_Task brief_
When the line with "yellow arrow: (160, 276) -> (165, 422), moved" comes up, set it down and every later line to the end of the data, exactly and without pictures.

_Given information_

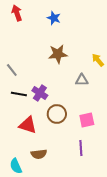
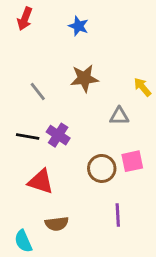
red arrow: (17, 13) -> (25, 19), turned -140
gray line: (12, 70) -> (38, 91), moved
brown circle: (57, 114) -> (102, 168), moved
pink square: (87, 120) -> (132, 161), moved

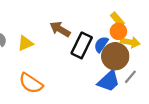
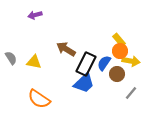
yellow triangle: (25, 43) -> (34, 62), turned 35
brown circle: (115, 56) -> (117, 74), size x0.6
blue trapezoid: (109, 81) -> (84, 83), moved

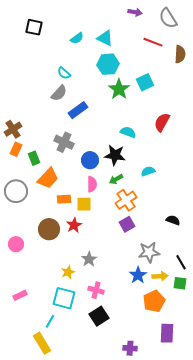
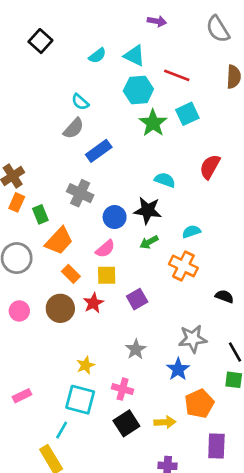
purple arrow: (135, 12) -> (157, 21), moved
black square: (34, 27) -> (40, 41), turned 30
red line: (153, 42) -> (177, 75), moved
pink semicircle: (92, 184) -> (105, 249), moved, turned 49
orange rectangle: (64, 199) -> (71, 274), moved, turned 48
orange cross: (126, 200) -> (183, 266), moved, turned -30
purple square: (127, 224) -> (137, 299), moved
pink circle: (16, 244) -> (19, 311), moved
gray star: (89, 259) -> (136, 349), moved
yellow arrow: (160, 276) -> (165, 422), moved

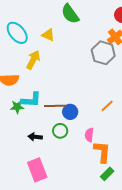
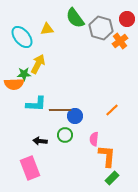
yellow triangle: (48, 35) -> (47, 29), moved, turned -32
gray hexagon: (103, 53) -> (101, 28), moved
green star: (17, 107) -> (24, 74), moved
pink rectangle: (37, 170) -> (30, 168), moved

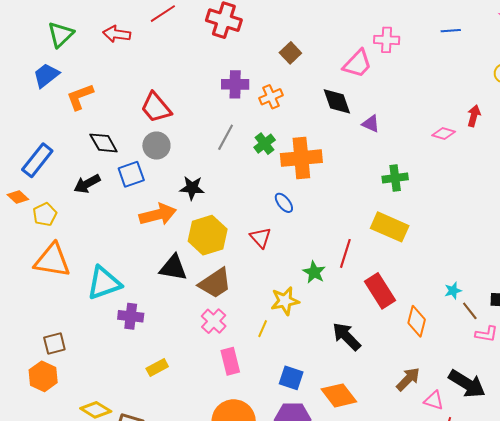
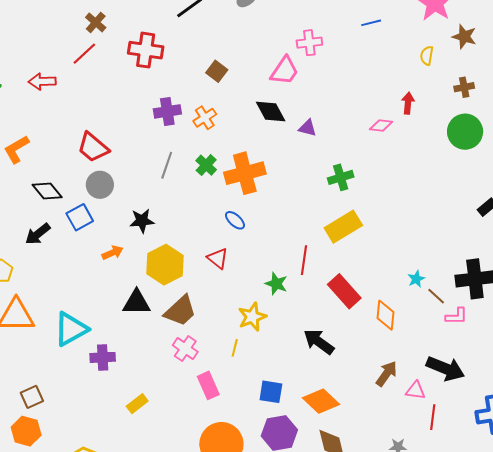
orange arrow: (158, 215) -> (113, 253), size x0.6
yellow rectangle: (390, 227) -> (343, 227), turned -45

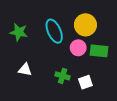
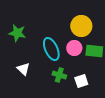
cyan ellipse: (54, 31) -> (51, 49), moved
white triangle: (25, 70) -> (23, 69), turned 32

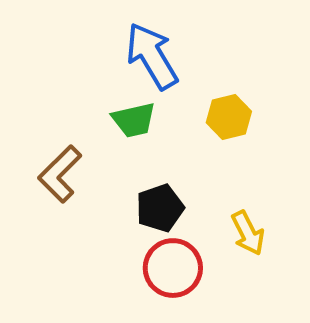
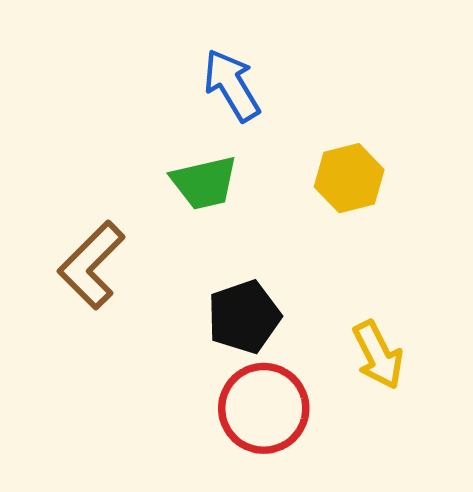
blue arrow: (152, 56) -> (232, 85), size x0.7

_Written answer_
yellow arrow: (160, 276) -> (165, 422), moved

yellow triangle: (48, 35) -> (47, 29), moved, turned -32
gray hexagon: (103, 53) -> (101, 28), moved
green star: (17, 107) -> (24, 74), moved
pink rectangle: (37, 170) -> (30, 168), moved

orange arrow: (158, 215) -> (113, 253), size x0.6
yellow rectangle: (390, 227) -> (343, 227), turned -45

cyan ellipse: (54, 31) -> (51, 49), moved
white triangle: (25, 70) -> (23, 69), turned 32

blue arrow: (152, 56) -> (232, 85), size x0.7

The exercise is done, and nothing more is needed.